_What you are asked to do_:
A stretch of the entries below is to be set down exactly, running from the line with "red book: [137,236,228,310]" through the line with "red pan: [179,282,273,328]", both included, and no other line.

_Data records_:
┌──

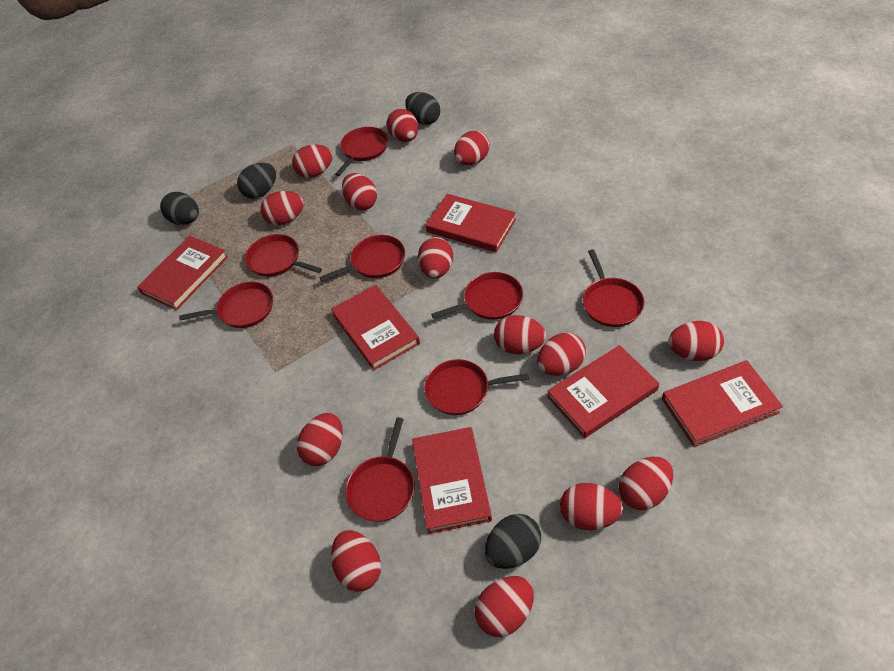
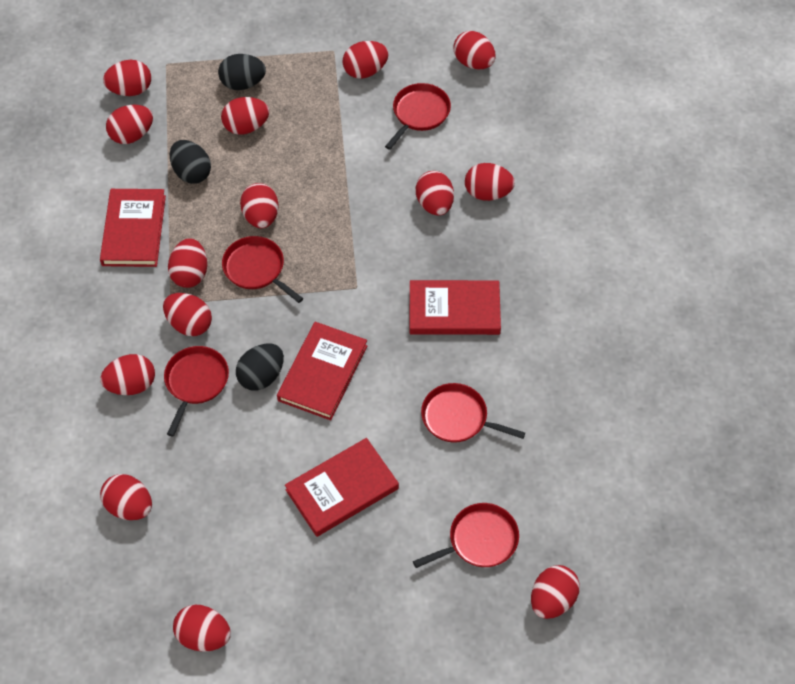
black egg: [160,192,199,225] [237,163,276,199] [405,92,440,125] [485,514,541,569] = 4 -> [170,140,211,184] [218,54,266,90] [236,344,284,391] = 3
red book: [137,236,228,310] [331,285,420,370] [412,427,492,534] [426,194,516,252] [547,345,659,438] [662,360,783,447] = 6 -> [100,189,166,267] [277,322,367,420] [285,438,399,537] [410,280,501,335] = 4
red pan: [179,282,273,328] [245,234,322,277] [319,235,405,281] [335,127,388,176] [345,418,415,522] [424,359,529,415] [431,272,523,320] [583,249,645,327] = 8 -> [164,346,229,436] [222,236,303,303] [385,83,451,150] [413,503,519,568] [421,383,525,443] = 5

└──
┌──

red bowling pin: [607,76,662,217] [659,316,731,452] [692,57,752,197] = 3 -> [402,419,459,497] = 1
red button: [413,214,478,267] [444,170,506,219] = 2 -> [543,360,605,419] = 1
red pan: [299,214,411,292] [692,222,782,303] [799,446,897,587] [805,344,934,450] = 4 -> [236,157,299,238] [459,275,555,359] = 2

└──

_Solution_:
red book: [137,236,228,310] [331,285,420,370] [412,427,492,534] [426,194,516,252] [547,345,659,438] [662,360,783,447] = 6 -> [100,189,166,267] [277,322,367,420] [285,438,399,537] [410,280,501,335] = 4
red pan: [179,282,273,328] [245,234,322,277] [319,235,405,281] [335,127,388,176] [345,418,415,522] [424,359,529,415] [431,272,523,320] [583,249,645,327] = 8 -> [164,346,229,436] [222,236,303,303] [385,83,451,150] [413,503,519,568] [421,383,525,443] = 5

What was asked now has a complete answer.